> _Exercise_
Copy out the notation from the beginning of the items up to and including the line containing "r4 g2 aes4 |", leaving out the pictures.

####

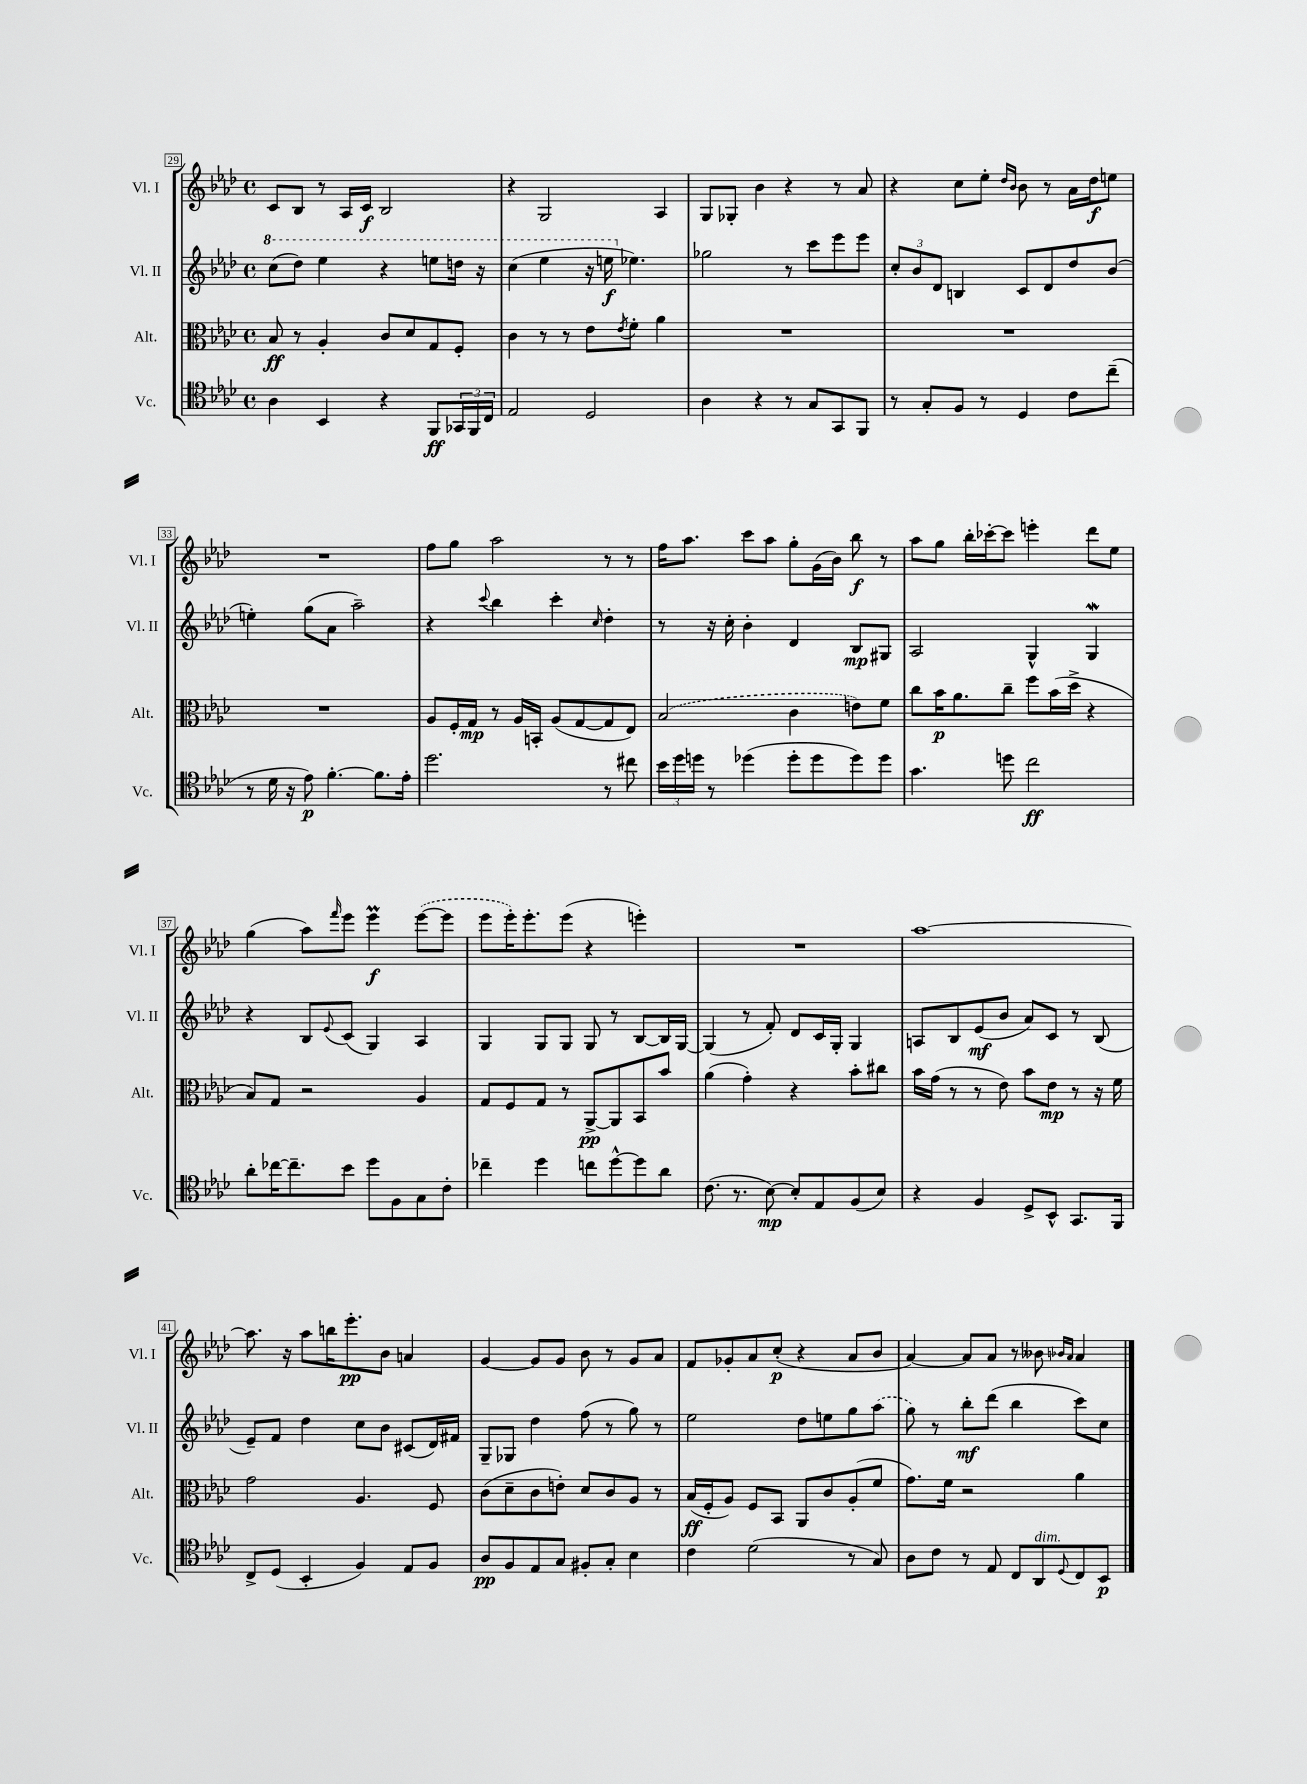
<<
\new StaffGroup <<
\new Staff = "s0" \with { instrumentName = "Vl. I" shortInstrumentName = "Vl. I" } {
    \clef treble \key aes \major \defaultTimeSignature \time 4/4
    c'8 bes8 r8 aes16 c'16\f bes2 |
    r4 g2 aes4 |
    g8 ges8-. bes'4 r4 r8 aes'8 |
    r4 c''8 ees''8-. \grace { des''16 bes'16 } bes'8 r8 aes'16 des''16\f e''8 |
    R1 |
    f''8 g''8 aes''2 r8 r8 |
    f''16 aes''8. c'''8 aes''8 g''8-. g'16( bes'16) bes''8\f r8 |
    aes''8 g''8 bes''16-. ces'''16~-. ces'''8 e'''4-. des'''8 ees''8 |
    g''4( aes''8) \grace { f'''16 } ees'''8 ees'''4\prall\f \once \slurDashed ees'''8~( ees'''8 |
    ees'''8 ees'''16-.) ees'''8.-. ees'''8( r4 e'''4-.) |
    R1 |
    aes''1~ |
    aes''8. r16 aes''8 b''16 ees'''8.-.\pp bes'8 a'4 |
    g'4~ g'8 g'8 bes'8 r8 g'8 aes'8 |
    f'8 ges'8-. aes'8 c''8-.\p( r4 aes'8 bes'8 |
    aes'4~) aes'8 aes'8 r8 beses'8 \grace { bes'16 aes'16 } aes'4 \bar "|." |
}
\new Staff = "s1" \with { instrumentName = "Vl. II" shortInstrumentName = "Vl. II" } {
    \clef treble \key aes \major \defaultTimeSignature \time 4/4
    \ottava #1 c'''8( des'''8) ees'''4 r4 e'''8 d'''16 r16 |
    c'''4( ees'''4 r16 e'''16\f \ottava #0 ees''!4.) |
    ges''2 r8 c'''8 ees'''8 ees'''8 |
    \tuplet 3/2 { c''8-. bes'8 des'8 } b4 c'8 des'8 des''8 bes'8( |
    e''4-.) g''8( aes'8 aes''2--) |
    r4 \appoggiatura { c'''8 } bes''4 c'''4-. \grace { c''16 } des''4-. |
    r8 r16 c''16-. bes'4-. des'4 bes8\mp gis8 |
    aes2 g4-^ g4\mordent |
    r4 bes8 \appoggiatura { ees'8 } c'8( g4) aes4 |
    g4 g8 g8 g8 r8 bes8~ bes16 g16~ |
    g4( r8 f'8-.) des'8 c'16 g16-. g4 |
    a8 bes8 ees'8\mf( bes'8 aes'8) c'8 r8 bes8( |
    ees'8--) f'8 des''4 c''8 bes'8 cis'8( des'16) fis'16 |
    g8-- ges8 des''4 f''8( r8 g''8) r8 |
    ees''2 des''8 e''8 g''8 \once \slurDashed aes''8( |
    g''8) r8 bes''8-.\mf des'''8( bes''4 c'''8) c''8 \bar "|." |
}
\new Staff = "s2" \with { instrumentName = "Alt." shortInstrumentName = "Alt." } {
    \clef alto \key aes \major \defaultTimeSignature \time 4/4
    bes8\ff r8 aes4-. c'8 des'8 g8 f8-. |
    c'4 r8 r8 ees'8 \acciaccatura { ees'8 } f'8-. aes'4 |
    R1 |
    R1 |
    R1 |
    aes8 f16-. g16\mp r8 aes16 b,16-. aes8( g8~ g8 ees8) |
    \once \slurDashed bes2( c'4 e'8) f'8 |
    c''8 bes'16\p aes'8. c''8-- f''8 bes'16( des''16-> r4 |
    bes8) g8 r2 aes4 |
    g8 f8 g8 r8 aes,8~->\pp aes,8 bes,8 bes'8 |
    aes'4( g'4-.) r4 bes'8-. cis''8 |
    bes'16 g'16( r8 r8 ees'8) bes'8 ees'8\mp r8 r16 f'16 |
    g'2 aes4. f8 |
    c'8( des'8-- c'8 e'8-.) des'8 c'8 aes8 r8 |
    bes16\ff( f16-. aes8) f8 bes,8 aes,8 c'8 aes8-.( f'8 |
    g'8.) f'16 r2 aes'4 \bar "|." |
}
\new Staff = "s3" \with { instrumentName = "Vc." shortInstrumentName = "Vc." } {
    \clef tenor \key aes \major \defaultTimeSignature \time 4/4
    aes4 bes,4 r4 f,8\ff \tuplet 3/2 { ges,16 f,16 c16 } |
    ees2 des2 |
    aes4 r4 r8 g8 g,8 f,8 |
    r8 g8-. f8 r8 des4 c'8 c''8--( |
    r8 des'16 r16 ees'8\p) f'4.~-. f'8. ees'16-. |
    des''2. r8 cis''8 |
    \tuplet 3/2 { bes'16 des''16 d''16 } r8 des''4( des''8-. des''8 des''8) des''8 |
    g'4. d''8 c''2\ff |
    aes'8-. ces''16~ ces''8.-- bes'8 des''8 f8 g8 c'8-. |
    ces''4-- des''4 c''8 des''8~-^ des''8 aes'8 |
    c'8.( r8. bes8~\mp) bes8-. ees8 f8( bes8) |
    r4 f4 des8-> bes,8-^ g,8. f,16 |
    c8-> des8( bes,4-. f4) ees8 f8 |
    aes8\pp f8 ees8 g8 fis8-. g8-. bes4 |
    c'4 des'2( r8 g8) |
    aes8 c'8 r8 ees8 c8 aes,8^\markup { \italic "dim." } \appoggiatura { des8 } c8 bes,8\p \bar "|." |
}
>>
>>
\layout { \context { \Score currentBarNumber = #29 \override BarNumber.stencil = #(make-stencil-boxer 0.1 0.3 ly:text-interface::print) } }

####

> _Answer_
<<
\new StaffGroup <<
\new Staff = "s0" \with { instrumentName = "Vl. I" shortInstrumentName = "Vl. I" } {
    \clef treble \key aes \major \defaultTimeSignature \time 4/4
    c'8 bes8 r8 aes16 c'16\f bes2 |
    r4 g2 aes4 |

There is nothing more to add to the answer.